+++ Dataset records
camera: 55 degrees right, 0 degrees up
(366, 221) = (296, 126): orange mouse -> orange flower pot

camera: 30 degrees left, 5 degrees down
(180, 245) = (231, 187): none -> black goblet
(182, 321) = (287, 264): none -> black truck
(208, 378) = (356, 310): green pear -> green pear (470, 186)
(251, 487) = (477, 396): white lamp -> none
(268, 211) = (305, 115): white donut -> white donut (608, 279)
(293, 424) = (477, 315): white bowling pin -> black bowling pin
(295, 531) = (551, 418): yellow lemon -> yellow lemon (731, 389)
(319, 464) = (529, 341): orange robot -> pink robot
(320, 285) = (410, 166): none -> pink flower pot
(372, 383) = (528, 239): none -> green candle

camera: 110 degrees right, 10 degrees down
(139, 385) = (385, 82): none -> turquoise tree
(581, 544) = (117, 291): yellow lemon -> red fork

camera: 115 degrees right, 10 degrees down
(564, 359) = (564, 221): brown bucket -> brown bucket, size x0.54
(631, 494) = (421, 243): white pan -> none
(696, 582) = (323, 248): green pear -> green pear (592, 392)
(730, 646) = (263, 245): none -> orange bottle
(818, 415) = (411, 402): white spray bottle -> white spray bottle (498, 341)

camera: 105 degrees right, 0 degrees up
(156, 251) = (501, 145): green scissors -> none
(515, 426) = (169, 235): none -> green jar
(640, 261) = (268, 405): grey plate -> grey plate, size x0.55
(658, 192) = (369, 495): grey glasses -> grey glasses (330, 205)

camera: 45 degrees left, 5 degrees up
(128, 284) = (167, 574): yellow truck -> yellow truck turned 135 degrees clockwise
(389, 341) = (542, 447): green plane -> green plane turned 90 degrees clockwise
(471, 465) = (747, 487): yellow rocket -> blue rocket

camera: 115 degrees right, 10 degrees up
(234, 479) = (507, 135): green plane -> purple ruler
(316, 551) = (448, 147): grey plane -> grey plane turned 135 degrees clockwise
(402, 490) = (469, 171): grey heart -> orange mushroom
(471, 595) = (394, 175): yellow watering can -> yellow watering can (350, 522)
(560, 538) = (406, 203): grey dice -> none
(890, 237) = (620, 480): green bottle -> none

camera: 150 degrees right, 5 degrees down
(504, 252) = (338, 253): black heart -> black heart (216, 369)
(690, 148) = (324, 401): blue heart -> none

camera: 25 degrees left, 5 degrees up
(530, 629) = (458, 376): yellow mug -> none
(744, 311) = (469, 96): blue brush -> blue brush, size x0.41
++++++
**What the exercise asks:** Restate the records exactly. Leave nothing out.

**Answer to this exercise:**
camera: 55 degrees right, 0 degrees up
(366, 221) = (296, 126): orange mouse -> orange flower pot

camera: 30 degrees left, 5 degrees down
(180, 245) = (231, 187): none -> black goblet
(182, 321) = (287, 264): none -> black truck
(208, 378) = (356, 310): green pear -> green pear (470, 186)
(251, 487) = (477, 396): white lamp -> none
(268, 211) = (305, 115): white donut -> white donut (608, 279)
(293, 424) = (477, 315): white bowling pin -> black bowling pin
(295, 531) = (551, 418): yellow lemon -> yellow lemon (731, 389)
(319, 464) = (529, 341): orange robot -> pink robot
(320, 285) = (410, 166): none -> pink flower pot
(372, 383) = (528, 239): none -> green candle

camera: 110 degrees right, 10 degrees down
(139, 385) = (385, 82): none -> turquoise tree
(581, 544) = (117, 291): yellow lemon -> red fork

camera: 115 degrees right, 10 degrees down
(564, 359) = (564, 221): brown bucket -> brown bucket, size x0.54
(631, 494) = (421, 243): white pan -> none
(696, 582) = (323, 248): green pear -> green pear (592, 392)
(730, 646) = (263, 245): none -> orange bottle
(818, 415) = (411, 402): white spray bottle -> white spray bottle (498, 341)

camera: 105 degrees right, 0 degrees up
(156, 251) = (501, 145): green scissors -> none
(515, 426) = (169, 235): none -> green jar
(640, 261) = (268, 405): grey plate -> grey plate, size x0.55
(658, 192) = (369, 495): grey glasses -> grey glasses (330, 205)

camera: 45 degrees left, 5 degrees up
(128, 284) = (167, 574): yellow truck -> yellow truck turned 135 degrees clockwise
(389, 341) = (542, 447): green plane -> green plane turned 90 degrees clockwise
(471, 465) = (747, 487): yellow rocket -> blue rocket

camera: 115 degrees right, 10 degrees up
(234, 479) = (507, 135): green plane -> purple ruler
(316, 551) = (448, 147): grey plane -> grey plane turned 135 degrees clockwise
(402, 490) = (469, 171): grey heart -> orange mushroom
(471, 595) = (394, 175): yellow watering can -> yellow watering can (350, 522)
(560, 538) = (406, 203): grey dice -> none
(890, 237) = (620, 480): green bottle -> none

camera: 150 degrees right, 5 degrees down
(504, 252) = (338, 253): black heart -> black heart (216, 369)
(690, 148) = (324, 401): blue heart -> none

camera: 25 degrees left, 5 degrees up
(530, 629) = (458, 376): yellow mug -> none
(744, 311) = (469, 96): blue brush -> blue brush, size x0.41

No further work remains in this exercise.